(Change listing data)
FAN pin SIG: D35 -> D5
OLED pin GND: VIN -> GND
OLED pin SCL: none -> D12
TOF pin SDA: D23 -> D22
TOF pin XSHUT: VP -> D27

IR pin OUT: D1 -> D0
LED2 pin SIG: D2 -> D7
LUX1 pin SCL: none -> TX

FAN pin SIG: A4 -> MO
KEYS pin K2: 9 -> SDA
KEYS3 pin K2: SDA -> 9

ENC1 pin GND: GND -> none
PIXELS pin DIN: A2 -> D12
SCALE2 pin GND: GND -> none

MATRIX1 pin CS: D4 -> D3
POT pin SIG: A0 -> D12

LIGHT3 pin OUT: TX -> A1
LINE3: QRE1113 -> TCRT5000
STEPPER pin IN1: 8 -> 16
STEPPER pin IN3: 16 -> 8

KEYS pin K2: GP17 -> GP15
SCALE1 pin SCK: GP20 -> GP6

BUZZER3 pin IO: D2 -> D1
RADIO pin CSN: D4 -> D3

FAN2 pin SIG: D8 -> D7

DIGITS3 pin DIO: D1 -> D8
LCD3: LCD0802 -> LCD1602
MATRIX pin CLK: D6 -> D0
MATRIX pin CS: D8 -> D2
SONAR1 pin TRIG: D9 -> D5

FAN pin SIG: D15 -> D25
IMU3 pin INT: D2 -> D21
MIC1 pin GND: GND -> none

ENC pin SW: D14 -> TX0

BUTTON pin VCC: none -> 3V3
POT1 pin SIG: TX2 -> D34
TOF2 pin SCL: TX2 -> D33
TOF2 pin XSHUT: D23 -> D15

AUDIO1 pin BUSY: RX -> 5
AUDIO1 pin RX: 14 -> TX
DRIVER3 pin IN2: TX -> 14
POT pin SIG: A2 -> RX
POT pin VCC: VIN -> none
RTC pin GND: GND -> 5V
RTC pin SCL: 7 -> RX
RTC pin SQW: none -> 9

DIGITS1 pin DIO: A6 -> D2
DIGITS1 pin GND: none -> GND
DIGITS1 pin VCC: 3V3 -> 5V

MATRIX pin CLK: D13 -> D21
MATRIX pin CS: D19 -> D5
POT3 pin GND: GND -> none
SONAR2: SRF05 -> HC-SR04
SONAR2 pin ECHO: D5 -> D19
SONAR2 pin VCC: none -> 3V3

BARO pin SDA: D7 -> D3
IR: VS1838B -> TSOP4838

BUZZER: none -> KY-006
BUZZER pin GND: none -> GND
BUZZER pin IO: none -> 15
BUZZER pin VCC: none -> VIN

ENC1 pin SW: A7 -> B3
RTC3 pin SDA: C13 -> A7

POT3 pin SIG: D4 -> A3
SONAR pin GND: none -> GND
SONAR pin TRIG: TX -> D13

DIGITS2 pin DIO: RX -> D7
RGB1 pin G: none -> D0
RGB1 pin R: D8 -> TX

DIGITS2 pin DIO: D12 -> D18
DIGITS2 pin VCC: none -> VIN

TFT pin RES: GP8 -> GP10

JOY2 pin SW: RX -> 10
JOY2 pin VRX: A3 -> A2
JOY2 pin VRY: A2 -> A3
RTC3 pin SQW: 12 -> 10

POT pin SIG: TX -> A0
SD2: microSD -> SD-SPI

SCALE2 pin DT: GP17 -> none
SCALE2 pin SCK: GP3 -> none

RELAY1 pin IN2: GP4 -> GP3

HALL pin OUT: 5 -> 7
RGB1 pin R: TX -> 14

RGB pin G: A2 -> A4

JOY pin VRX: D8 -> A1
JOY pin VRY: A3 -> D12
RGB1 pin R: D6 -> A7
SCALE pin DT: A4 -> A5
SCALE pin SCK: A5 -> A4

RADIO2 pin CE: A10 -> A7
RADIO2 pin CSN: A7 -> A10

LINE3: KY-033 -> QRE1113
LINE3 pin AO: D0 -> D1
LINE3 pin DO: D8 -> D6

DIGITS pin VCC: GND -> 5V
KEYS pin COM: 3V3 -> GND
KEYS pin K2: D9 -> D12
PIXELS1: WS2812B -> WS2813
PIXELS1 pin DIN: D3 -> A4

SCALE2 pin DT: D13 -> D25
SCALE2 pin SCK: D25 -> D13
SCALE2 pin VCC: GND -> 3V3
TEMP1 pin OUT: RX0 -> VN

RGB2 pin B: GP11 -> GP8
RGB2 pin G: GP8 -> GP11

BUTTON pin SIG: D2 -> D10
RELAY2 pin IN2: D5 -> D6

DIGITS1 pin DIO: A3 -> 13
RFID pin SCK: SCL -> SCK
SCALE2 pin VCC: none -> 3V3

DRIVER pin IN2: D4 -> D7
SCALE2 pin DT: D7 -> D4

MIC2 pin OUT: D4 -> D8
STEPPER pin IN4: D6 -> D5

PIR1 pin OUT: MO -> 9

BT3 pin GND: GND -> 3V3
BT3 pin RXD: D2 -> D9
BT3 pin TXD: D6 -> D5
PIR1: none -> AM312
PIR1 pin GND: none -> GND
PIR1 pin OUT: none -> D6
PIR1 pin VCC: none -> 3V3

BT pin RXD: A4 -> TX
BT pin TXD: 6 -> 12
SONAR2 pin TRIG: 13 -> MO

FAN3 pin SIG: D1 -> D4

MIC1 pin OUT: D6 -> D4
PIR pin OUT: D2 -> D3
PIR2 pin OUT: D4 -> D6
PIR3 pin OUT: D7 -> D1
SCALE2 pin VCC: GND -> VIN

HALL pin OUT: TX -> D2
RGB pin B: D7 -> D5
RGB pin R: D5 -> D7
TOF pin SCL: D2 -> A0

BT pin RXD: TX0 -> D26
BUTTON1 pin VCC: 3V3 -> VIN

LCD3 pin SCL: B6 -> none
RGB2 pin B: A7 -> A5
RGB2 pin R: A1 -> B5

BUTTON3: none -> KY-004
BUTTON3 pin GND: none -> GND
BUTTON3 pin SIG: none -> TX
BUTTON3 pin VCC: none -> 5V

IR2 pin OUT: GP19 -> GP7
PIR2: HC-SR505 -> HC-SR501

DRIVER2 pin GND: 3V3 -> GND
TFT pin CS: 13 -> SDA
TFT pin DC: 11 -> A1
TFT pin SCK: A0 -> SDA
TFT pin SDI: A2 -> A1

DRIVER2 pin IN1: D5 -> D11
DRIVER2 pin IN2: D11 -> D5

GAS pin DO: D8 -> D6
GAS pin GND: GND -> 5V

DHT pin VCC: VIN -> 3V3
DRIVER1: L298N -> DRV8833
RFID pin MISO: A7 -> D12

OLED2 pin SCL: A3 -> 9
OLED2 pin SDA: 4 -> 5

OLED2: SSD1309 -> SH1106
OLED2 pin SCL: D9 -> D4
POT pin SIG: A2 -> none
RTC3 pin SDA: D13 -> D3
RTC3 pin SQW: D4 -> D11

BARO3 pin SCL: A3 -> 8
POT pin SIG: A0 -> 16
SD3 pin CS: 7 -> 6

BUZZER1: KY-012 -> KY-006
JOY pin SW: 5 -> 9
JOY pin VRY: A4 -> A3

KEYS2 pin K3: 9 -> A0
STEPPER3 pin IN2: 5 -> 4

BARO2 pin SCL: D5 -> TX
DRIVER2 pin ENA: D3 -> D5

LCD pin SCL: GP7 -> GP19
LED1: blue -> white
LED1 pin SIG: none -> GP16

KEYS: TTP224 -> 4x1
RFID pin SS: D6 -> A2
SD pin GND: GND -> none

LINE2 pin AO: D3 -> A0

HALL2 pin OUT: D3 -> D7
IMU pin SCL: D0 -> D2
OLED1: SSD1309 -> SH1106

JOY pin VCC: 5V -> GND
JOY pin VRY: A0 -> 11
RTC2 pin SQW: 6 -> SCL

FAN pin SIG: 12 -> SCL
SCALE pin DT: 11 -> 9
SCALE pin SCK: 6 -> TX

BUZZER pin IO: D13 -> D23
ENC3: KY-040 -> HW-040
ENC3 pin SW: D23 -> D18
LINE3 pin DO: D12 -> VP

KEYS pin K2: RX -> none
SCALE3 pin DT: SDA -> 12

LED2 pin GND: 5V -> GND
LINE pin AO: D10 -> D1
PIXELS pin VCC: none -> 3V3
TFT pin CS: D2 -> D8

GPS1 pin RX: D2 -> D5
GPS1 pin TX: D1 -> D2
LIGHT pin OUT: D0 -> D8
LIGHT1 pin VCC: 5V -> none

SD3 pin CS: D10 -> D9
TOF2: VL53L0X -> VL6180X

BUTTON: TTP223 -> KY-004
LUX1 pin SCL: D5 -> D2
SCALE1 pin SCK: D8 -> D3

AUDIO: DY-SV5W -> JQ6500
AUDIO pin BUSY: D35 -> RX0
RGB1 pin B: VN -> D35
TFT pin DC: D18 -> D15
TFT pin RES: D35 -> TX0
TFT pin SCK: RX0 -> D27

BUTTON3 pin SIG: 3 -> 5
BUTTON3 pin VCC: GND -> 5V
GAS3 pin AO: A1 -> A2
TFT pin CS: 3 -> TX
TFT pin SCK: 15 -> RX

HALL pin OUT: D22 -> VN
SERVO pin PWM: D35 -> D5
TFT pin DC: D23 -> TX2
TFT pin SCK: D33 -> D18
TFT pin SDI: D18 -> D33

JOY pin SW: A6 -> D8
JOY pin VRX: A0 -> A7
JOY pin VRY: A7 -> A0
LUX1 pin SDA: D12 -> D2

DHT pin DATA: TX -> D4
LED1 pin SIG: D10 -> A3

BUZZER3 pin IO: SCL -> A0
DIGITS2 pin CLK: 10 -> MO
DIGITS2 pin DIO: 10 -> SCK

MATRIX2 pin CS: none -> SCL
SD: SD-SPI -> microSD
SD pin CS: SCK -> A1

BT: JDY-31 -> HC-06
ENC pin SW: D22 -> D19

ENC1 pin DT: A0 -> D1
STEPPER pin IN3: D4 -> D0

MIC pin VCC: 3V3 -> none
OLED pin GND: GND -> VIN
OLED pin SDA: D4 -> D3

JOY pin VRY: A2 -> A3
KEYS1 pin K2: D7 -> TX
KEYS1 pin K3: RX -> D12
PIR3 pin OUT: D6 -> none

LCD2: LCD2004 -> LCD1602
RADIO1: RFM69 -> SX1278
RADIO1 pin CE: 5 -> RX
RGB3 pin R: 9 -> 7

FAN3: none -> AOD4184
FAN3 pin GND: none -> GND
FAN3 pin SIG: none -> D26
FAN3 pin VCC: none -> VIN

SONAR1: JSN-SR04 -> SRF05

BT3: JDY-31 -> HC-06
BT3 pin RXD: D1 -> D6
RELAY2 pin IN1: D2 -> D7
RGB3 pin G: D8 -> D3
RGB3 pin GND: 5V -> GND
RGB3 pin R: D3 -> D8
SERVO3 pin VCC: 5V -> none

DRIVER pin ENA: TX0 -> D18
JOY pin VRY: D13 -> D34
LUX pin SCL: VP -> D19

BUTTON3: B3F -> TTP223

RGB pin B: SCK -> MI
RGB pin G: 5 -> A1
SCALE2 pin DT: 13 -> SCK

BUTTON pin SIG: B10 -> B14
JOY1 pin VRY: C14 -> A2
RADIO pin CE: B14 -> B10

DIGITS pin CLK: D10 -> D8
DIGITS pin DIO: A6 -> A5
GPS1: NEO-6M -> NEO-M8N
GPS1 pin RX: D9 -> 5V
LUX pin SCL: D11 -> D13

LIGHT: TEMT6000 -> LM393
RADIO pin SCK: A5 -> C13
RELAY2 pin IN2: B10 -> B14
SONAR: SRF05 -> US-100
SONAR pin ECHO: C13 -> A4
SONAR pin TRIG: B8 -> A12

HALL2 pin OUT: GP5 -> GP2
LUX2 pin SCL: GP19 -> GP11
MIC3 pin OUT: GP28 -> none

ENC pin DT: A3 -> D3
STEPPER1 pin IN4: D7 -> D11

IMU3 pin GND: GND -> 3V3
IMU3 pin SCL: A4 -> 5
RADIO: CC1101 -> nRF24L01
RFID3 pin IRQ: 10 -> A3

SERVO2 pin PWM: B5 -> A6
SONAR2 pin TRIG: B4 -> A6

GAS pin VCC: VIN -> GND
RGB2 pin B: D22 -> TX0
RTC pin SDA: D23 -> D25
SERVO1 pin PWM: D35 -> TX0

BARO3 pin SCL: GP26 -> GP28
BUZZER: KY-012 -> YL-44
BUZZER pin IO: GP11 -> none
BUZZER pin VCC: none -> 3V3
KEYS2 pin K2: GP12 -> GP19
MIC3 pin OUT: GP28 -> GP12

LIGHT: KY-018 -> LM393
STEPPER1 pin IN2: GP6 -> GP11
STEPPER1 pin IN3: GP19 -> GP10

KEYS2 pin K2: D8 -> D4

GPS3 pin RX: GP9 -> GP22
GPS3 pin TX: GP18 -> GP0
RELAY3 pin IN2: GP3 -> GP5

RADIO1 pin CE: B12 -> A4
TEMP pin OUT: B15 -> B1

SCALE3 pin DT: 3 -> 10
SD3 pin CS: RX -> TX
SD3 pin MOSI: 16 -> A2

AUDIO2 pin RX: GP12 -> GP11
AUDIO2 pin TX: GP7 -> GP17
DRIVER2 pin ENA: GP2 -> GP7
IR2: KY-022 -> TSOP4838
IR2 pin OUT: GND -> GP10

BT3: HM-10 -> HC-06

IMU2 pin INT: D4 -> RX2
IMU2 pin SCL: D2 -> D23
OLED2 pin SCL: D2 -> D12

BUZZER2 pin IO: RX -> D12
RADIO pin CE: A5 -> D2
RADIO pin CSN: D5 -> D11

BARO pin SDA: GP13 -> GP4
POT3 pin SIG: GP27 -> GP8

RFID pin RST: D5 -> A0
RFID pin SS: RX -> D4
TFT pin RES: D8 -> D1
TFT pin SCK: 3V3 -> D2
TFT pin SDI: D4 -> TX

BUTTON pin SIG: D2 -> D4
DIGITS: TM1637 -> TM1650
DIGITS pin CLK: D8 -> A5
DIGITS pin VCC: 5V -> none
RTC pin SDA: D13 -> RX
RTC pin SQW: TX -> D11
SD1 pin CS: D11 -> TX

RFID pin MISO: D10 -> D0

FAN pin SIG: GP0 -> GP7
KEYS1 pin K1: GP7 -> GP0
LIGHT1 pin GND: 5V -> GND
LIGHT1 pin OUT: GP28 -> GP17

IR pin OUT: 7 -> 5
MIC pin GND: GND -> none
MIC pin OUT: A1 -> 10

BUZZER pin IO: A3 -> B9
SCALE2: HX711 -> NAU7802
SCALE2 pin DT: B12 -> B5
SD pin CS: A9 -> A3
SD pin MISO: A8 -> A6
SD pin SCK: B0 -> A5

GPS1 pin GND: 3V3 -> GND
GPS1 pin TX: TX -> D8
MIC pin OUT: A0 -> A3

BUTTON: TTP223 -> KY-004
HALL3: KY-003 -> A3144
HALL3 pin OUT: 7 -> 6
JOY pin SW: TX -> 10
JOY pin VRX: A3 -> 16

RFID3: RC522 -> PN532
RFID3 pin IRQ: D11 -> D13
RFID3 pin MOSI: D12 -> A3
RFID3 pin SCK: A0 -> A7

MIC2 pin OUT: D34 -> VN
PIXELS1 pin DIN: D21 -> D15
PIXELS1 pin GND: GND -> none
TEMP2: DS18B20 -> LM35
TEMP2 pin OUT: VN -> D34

Assignment:
Looking at the data above, return every line from the one with "SD3 pin CS: D10 -> D9" down to the one with "SCALE2 pin DT: 13 -> SCK", exactly and inclusively.

Exercise answer:
SD3 pin CS: D10 -> D9
TOF2: VL53L0X -> VL6180X

BUTTON: TTP223 -> KY-004
LUX1 pin SCL: D5 -> D2
SCALE1 pin SCK: D8 -> D3

AUDIO: DY-SV5W -> JQ6500
AUDIO pin BUSY: D35 -> RX0
RGB1 pin B: VN -> D35
TFT pin DC: D18 -> D15
TFT pin RES: D35 -> TX0
TFT pin SCK: RX0 -> D27

BUTTON3 pin SIG: 3 -> 5
BUTTON3 pin VCC: GND -> 5V
GAS3 pin AO: A1 -> A2
TFT pin CS: 3 -> TX
TFT pin SCK: 15 -> RX

HALL pin OUT: D22 -> VN
SERVO pin PWM: D35 -> D5
TFT pin DC: D23 -> TX2
TFT pin SCK: D33 -> D18
TFT pin SDI: D18 -> D33

JOY pin SW: A6 -> D8
JOY pin VRX: A0 -> A7
JOY pin VRY: A7 -> A0
LUX1 pin SDA: D12 -> D2

DHT pin DATA: TX -> D4
LED1 pin SIG: D10 -> A3

BUZZER3 pin IO: SCL -> A0
DIGITS2 pin CLK: 10 -> MO
DIGITS2 pin DIO: 10 -> SCK

MATRIX2 pin CS: none -> SCL
SD: SD-SPI -> microSD
SD pin CS: SCK -> A1

BT: JDY-31 -> HC-06
ENC pin SW: D22 -> D19

ENC1 pin DT: A0 -> D1
STEPPER pin IN3: D4 -> D0

MIC pin VCC: 3V3 -> none
OLED pin GND: GND -> VIN
OLED pin SDA: D4 -> D3

JOY pin VRY: A2 -> A3
KEYS1 pin K2: D7 -> TX
KEYS1 pin K3: RX -> D12
PIR3 pin OUT: D6 -> none

LCD2: LCD2004 -> LCD1602
RADIO1: RFM69 -> SX1278
RADIO1 pin CE: 5 -> RX
RGB3 pin R: 9 -> 7

FAN3: none -> AOD4184
FAN3 pin GND: none -> GND
FAN3 pin SIG: none -> D26
FAN3 pin VCC: none -> VIN

SONAR1: JSN-SR04 -> SRF05

BT3: JDY-31 -> HC-06
BT3 pin RXD: D1 -> D6
RELAY2 pin IN1: D2 -> D7
RGB3 pin G: D8 -> D3
RGB3 pin GND: 5V -> GND
RGB3 pin R: D3 -> D8
SERVO3 pin VCC: 5V -> none

DRIVER pin ENA: TX0 -> D18
JOY pin VRY: D13 -> D34
LUX pin SCL: VP -> D19

BUTTON3: B3F -> TTP223

RGB pin B: SCK -> MI
RGB pin G: 5 -> A1
SCALE2 pin DT: 13 -> SCK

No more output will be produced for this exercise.